EXTRACTED MATERIAL:

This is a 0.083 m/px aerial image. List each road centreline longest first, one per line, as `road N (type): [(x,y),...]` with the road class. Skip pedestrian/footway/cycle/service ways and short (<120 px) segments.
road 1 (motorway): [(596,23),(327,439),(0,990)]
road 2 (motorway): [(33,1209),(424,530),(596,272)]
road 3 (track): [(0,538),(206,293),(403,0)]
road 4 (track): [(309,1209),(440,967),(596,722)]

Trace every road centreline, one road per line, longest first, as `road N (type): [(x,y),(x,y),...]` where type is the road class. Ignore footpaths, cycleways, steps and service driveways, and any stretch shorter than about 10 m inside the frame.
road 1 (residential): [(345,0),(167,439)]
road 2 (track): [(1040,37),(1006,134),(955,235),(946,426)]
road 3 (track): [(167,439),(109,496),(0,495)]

ACTIVITY: The answer is the line holding "Trace every road" and all the lines after it through the end of the records, repeated exactly.

SOLUTION:
Trace every road centreline, one road per line, longest first, as `road N (type): [(x,y),(x,y),...]` where type is the road class. Ignore footpaths, cycleways, steps and service driveways, and any stretch shorter than about 10 m inside the frame.
road 1 (residential): [(345,0),(167,439)]
road 2 (track): [(1040,37),(1006,134),(955,235),(946,426)]
road 3 (track): [(167,439),(109,496),(0,495)]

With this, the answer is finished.